Only one stretch of the listing below is wanted. Give it again exactly, from the line with "in blue (680,190)" through the line with "in rose-pink (333,242)".

*INFORMATION SHOWN:*
"""
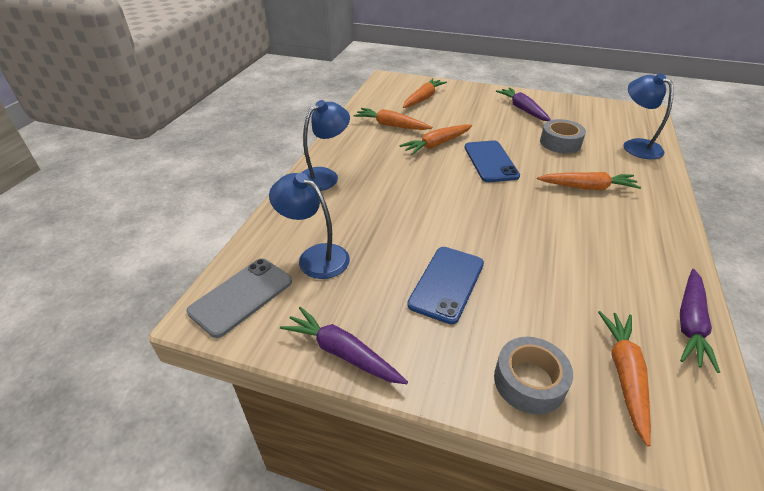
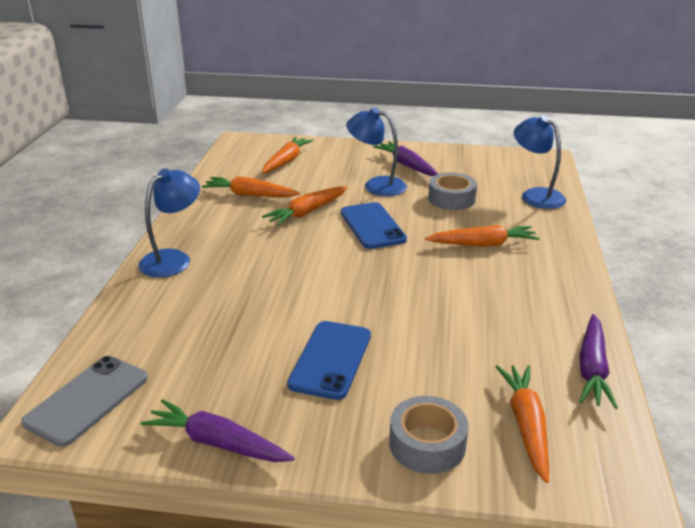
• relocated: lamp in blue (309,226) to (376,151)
"""
"""
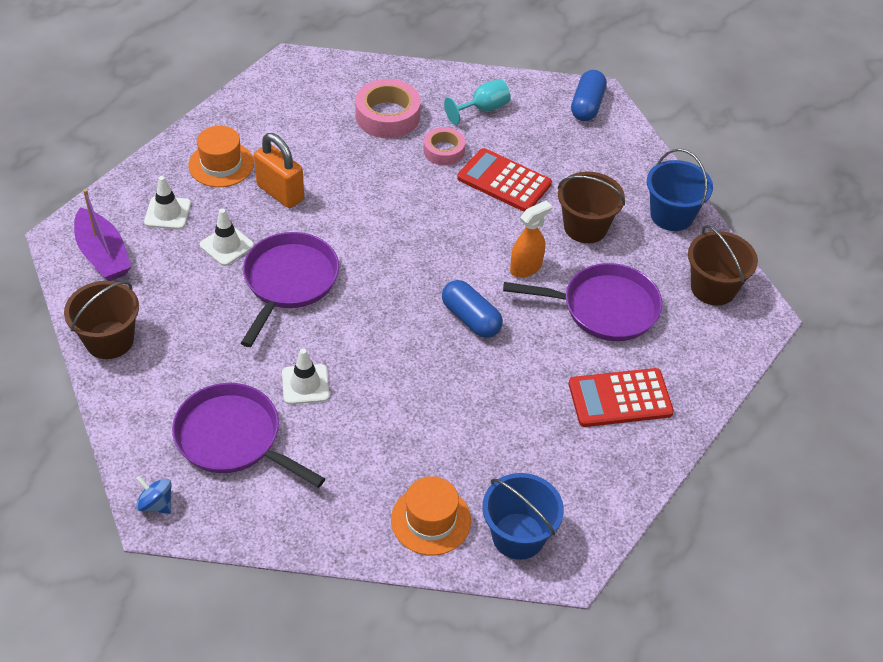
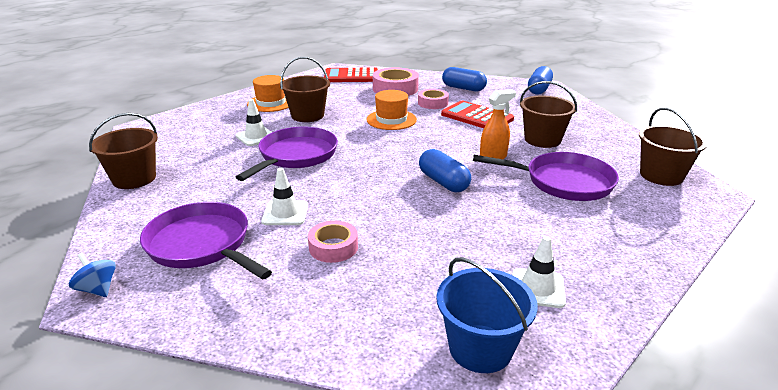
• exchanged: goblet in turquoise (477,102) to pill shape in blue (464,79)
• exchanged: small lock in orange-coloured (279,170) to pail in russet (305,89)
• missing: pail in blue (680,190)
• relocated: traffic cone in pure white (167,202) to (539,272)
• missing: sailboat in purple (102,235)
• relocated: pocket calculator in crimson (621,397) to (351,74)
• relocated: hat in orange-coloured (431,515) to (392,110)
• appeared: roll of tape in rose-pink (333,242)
"""
"""
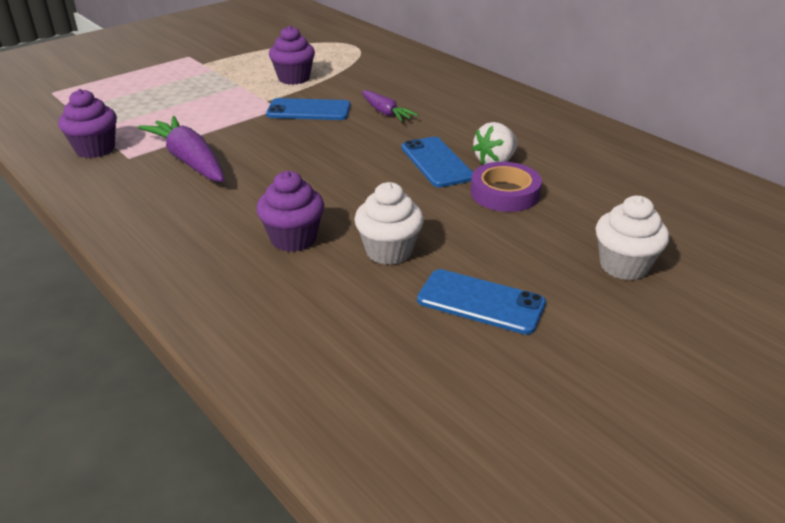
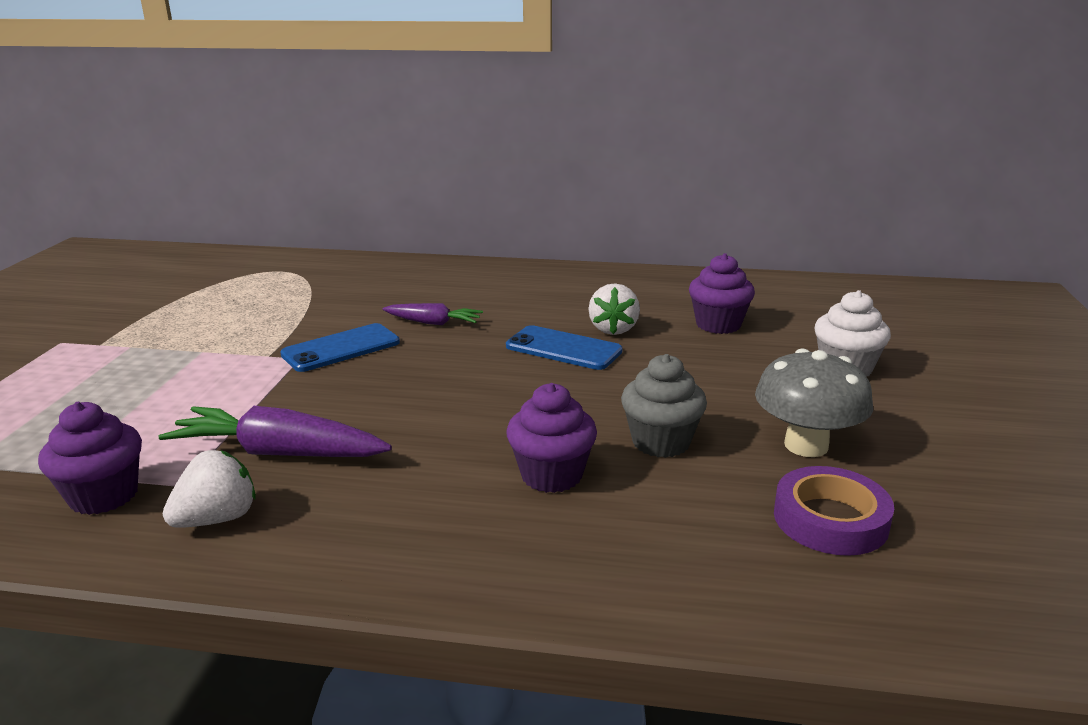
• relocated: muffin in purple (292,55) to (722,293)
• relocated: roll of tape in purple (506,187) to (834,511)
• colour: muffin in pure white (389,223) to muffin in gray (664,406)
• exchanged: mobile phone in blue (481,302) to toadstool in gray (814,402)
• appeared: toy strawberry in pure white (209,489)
"""
*REPLY TO THE EXERCISE:*
• missing: pail in blue (680,190)
• relocated: traffic cone in pure white (167,202) to (539,272)
• missing: sailboat in purple (102,235)
• relocated: pocket calculator in crimson (621,397) to (351,74)
• relocated: hat in orange-coloured (431,515) to (392,110)
• appeared: roll of tape in rose-pink (333,242)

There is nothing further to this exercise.